== WORK REQUEST ==
Please write out exactly the lines from the opening of the listing through the line that holds "U3: SN65HVD230 -> TJA1050", including both, and nothing else; no pictures.

======== ENTRIES SUPPLIED

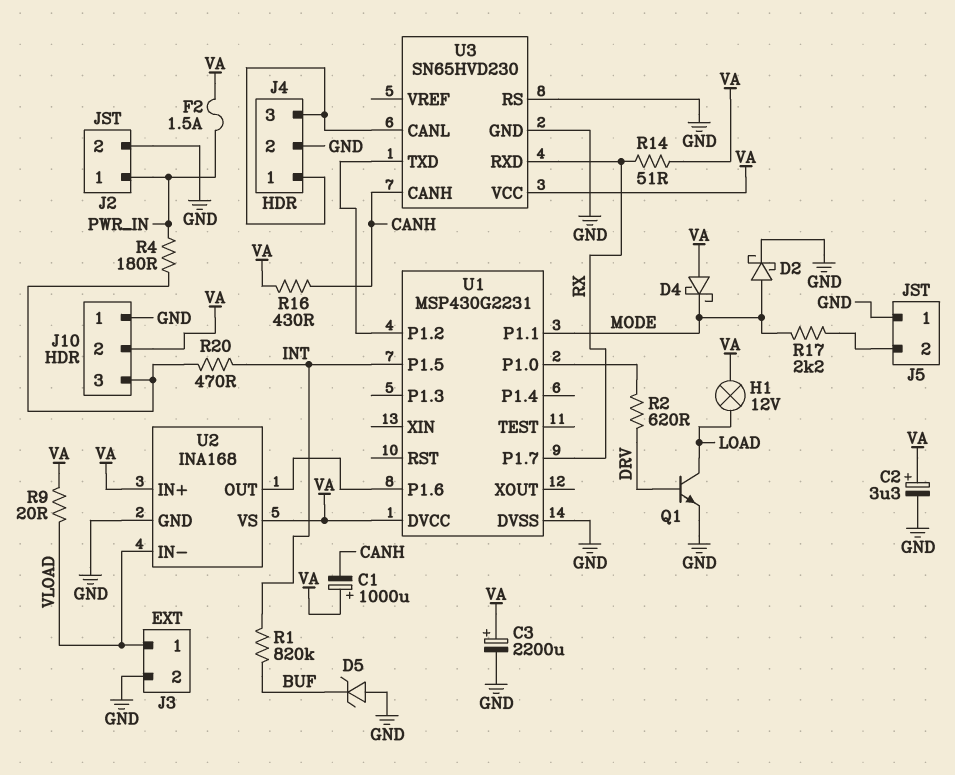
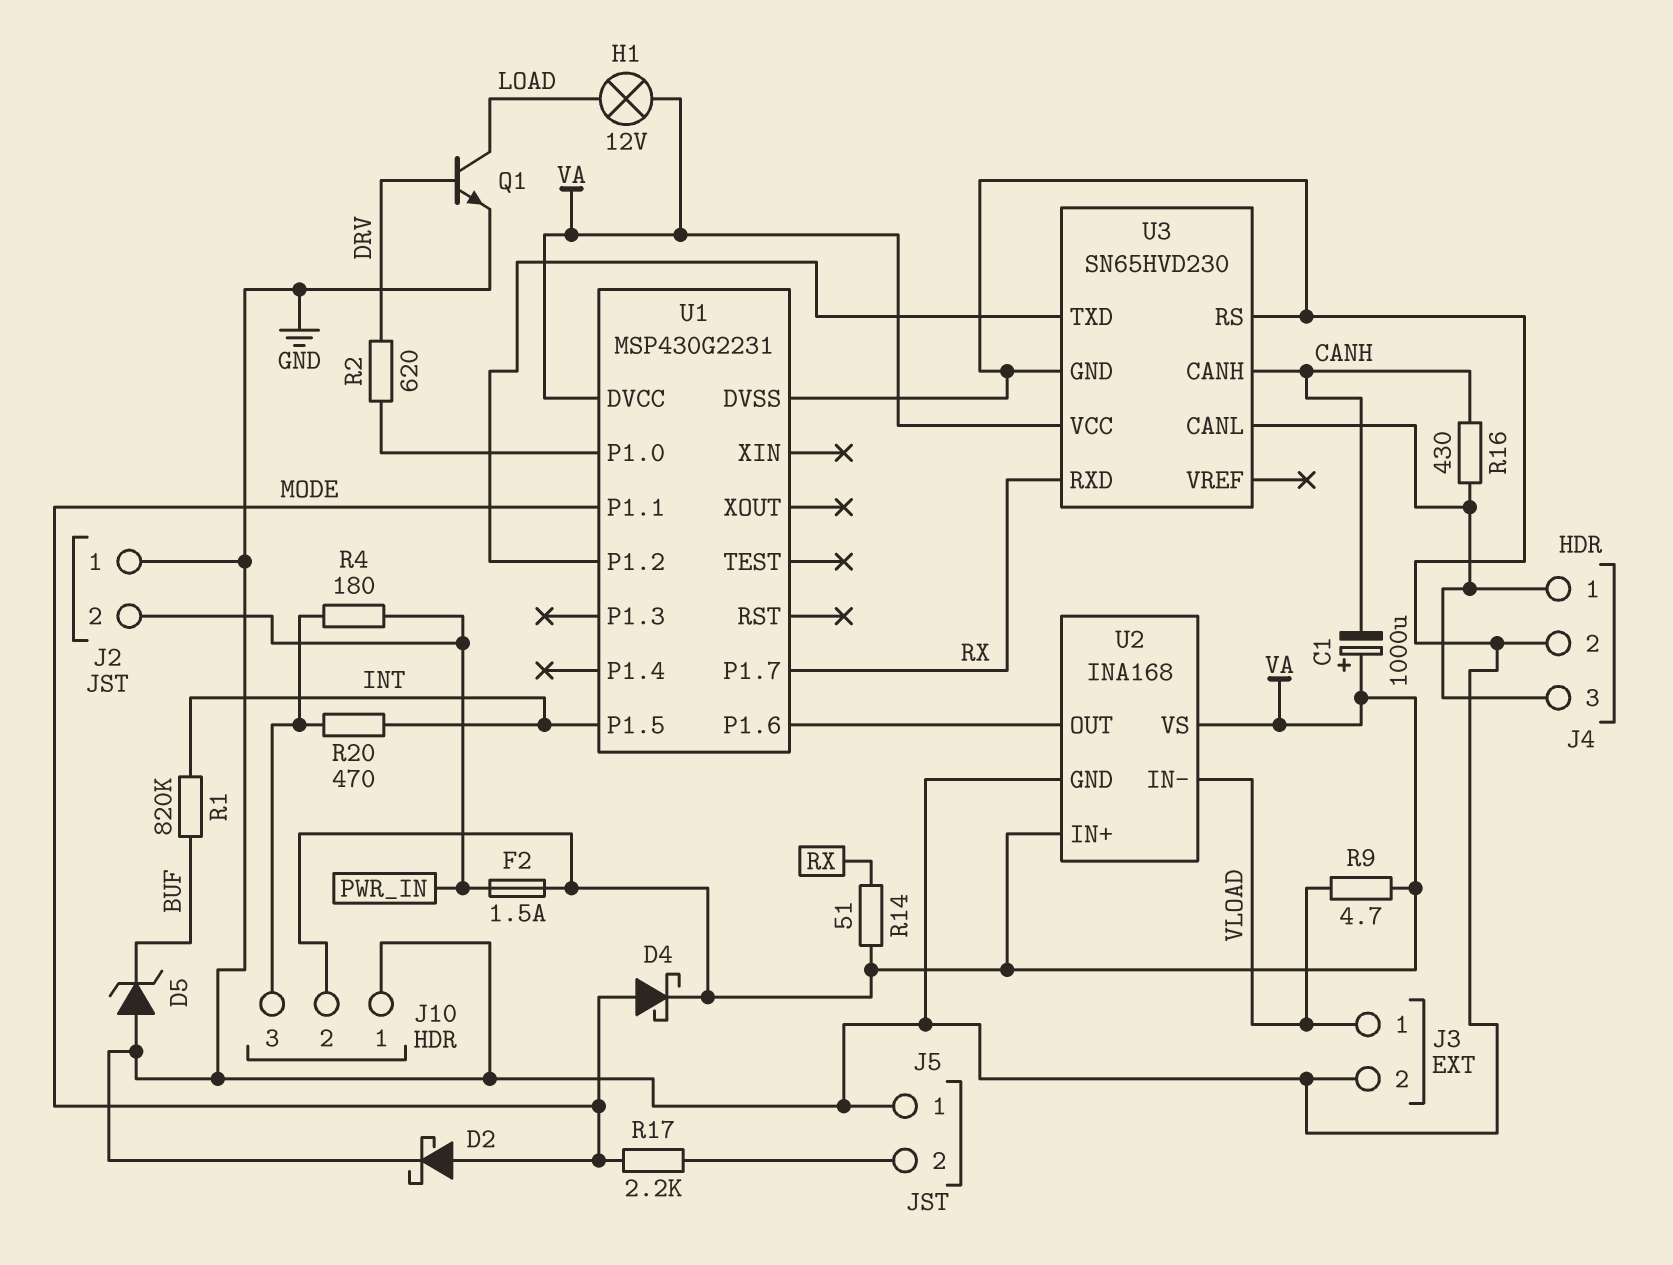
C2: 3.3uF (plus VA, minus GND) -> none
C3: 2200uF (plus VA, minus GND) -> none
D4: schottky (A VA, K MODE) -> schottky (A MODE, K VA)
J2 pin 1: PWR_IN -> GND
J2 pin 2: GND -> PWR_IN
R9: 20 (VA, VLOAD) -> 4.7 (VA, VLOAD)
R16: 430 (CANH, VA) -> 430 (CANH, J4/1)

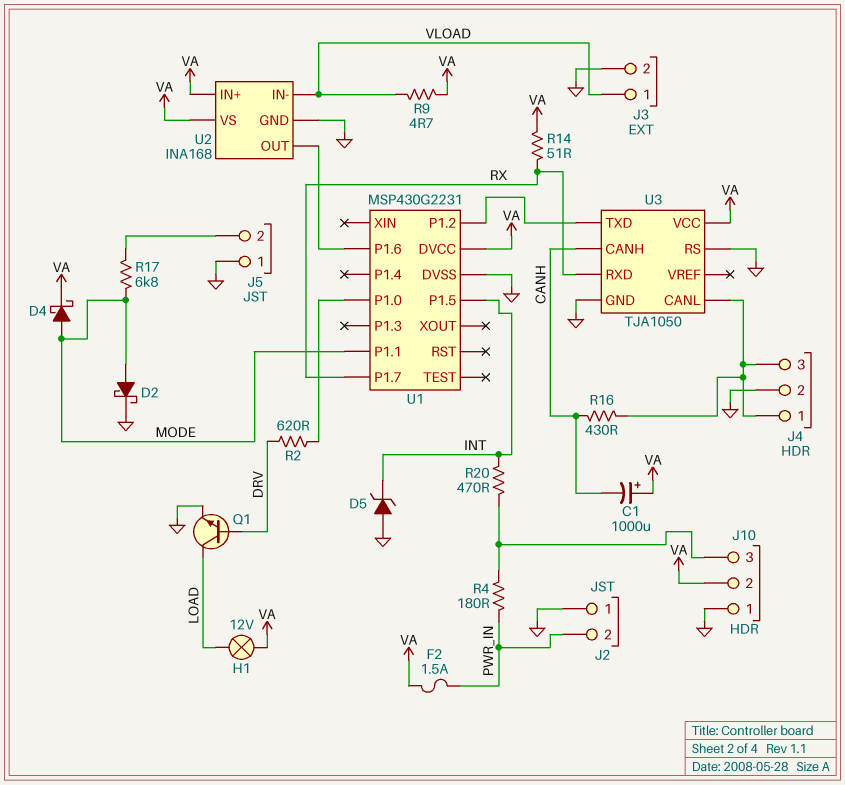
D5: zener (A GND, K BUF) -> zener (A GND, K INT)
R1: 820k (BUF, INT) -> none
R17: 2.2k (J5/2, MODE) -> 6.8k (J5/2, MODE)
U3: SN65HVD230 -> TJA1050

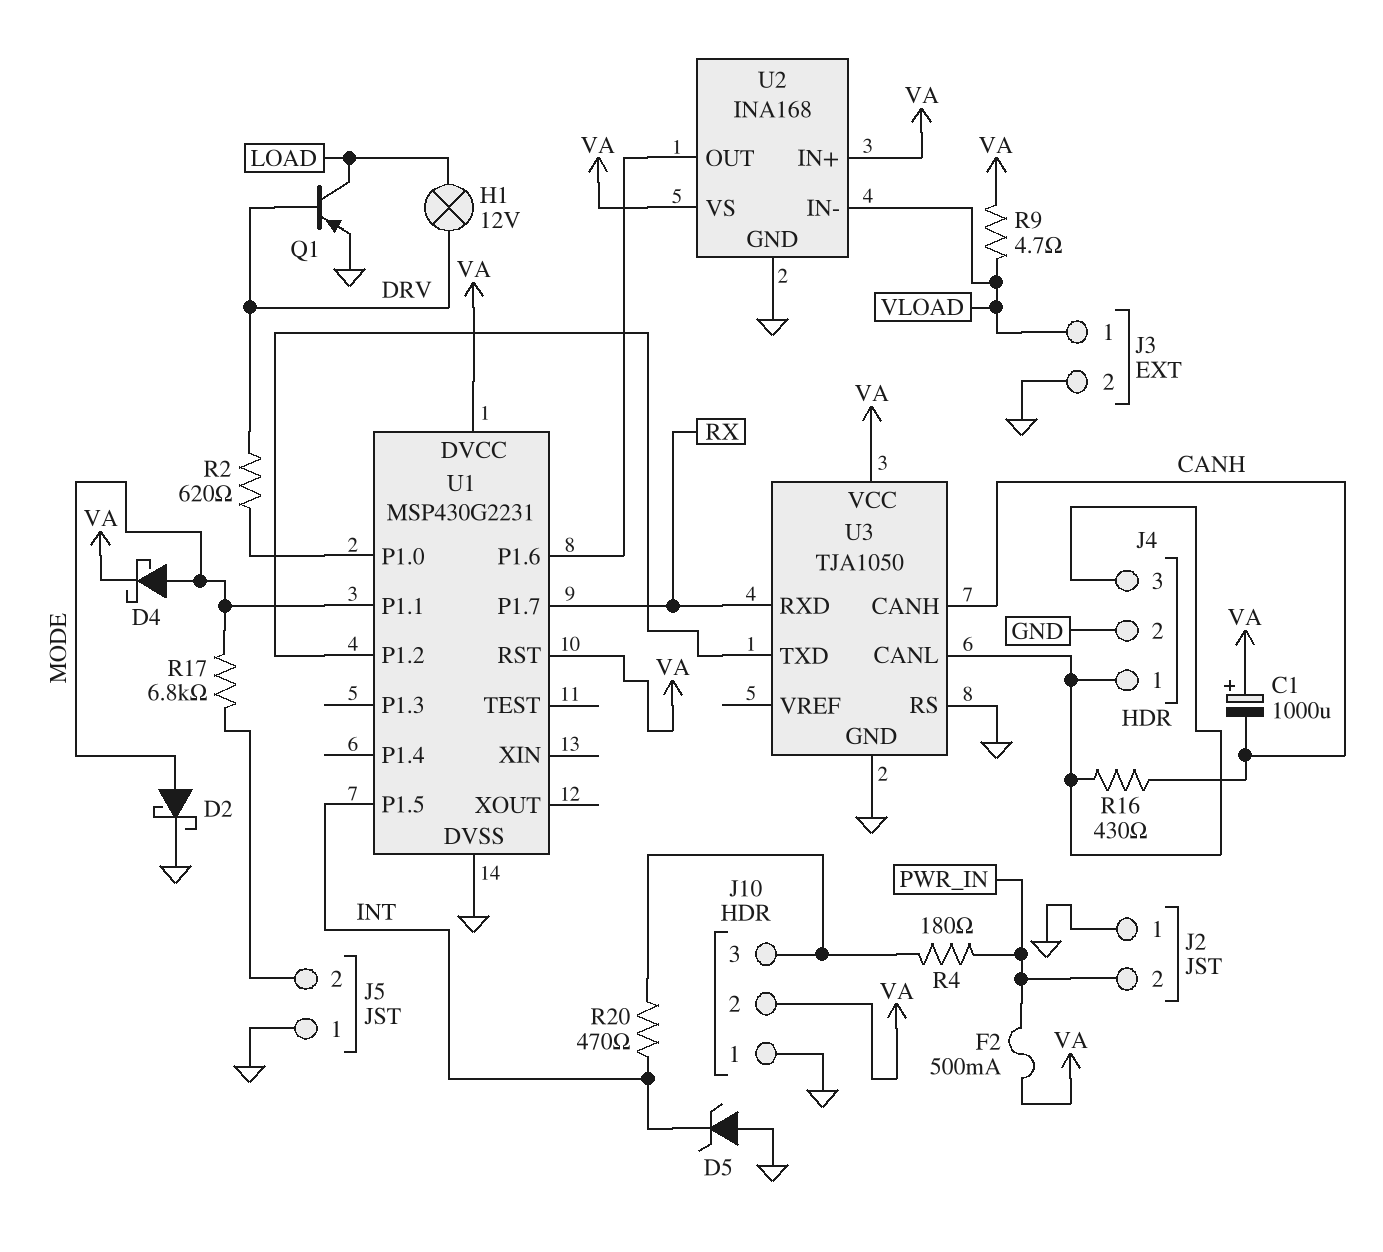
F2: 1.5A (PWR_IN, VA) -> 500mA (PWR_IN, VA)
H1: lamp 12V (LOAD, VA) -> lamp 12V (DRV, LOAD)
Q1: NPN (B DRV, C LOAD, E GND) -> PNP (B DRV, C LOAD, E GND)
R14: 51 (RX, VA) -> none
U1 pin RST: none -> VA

================

== FINISHED EXERCISE ==
C2: 3.3uF (plus VA, minus GND) -> none
C3: 2200uF (plus VA, minus GND) -> none
D4: schottky (A VA, K MODE) -> schottky (A MODE, K VA)
J2 pin 1: PWR_IN -> GND
J2 pin 2: GND -> PWR_IN
R9: 20 (VA, VLOAD) -> 4.7 (VA, VLOAD)
R16: 430 (CANH, VA) -> 430 (CANH, J4/1)

D5: zener (A GND, K BUF) -> zener (A GND, K INT)
R1: 820k (BUF, INT) -> none
R17: 2.2k (J5/2, MODE) -> 6.8k (J5/2, MODE)
U3: SN65HVD230 -> TJA1050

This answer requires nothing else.